[Recorded information Boundary: Start]

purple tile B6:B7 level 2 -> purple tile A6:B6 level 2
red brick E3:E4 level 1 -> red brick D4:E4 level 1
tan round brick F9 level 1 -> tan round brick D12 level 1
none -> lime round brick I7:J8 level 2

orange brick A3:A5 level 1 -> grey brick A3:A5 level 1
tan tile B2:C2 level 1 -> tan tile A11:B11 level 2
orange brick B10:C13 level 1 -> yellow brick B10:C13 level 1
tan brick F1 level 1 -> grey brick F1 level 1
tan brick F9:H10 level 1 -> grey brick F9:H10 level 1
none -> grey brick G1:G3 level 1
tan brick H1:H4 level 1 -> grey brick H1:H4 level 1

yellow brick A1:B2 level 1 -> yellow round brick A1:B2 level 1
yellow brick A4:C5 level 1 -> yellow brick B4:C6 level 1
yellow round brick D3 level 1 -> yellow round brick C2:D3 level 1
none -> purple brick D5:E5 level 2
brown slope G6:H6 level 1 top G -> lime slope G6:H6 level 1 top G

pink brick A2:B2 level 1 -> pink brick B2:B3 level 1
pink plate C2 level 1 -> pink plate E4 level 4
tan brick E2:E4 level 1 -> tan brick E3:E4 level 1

[Recorded information Boundary: End]

Problem to solve
Your task is to reproduce exactly the lines that begin with the one containing "yellow brick A4:C5" and continue to the end of the data, both ends included.

Solved exercise
yellow brick A4:C5 level 1 -> yellow brick B4:C6 level 1
yellow round brick D3 level 1 -> yellow round brick C2:D3 level 1
none -> purple brick D5:E5 level 2
brown slope G6:H6 level 1 top G -> lime slope G6:H6 level 1 top G

pink brick A2:B2 level 1 -> pink brick B2:B3 level 1
pink plate C2 level 1 -> pink plate E4 level 4
tan brick E2:E4 level 1 -> tan brick E3:E4 level 1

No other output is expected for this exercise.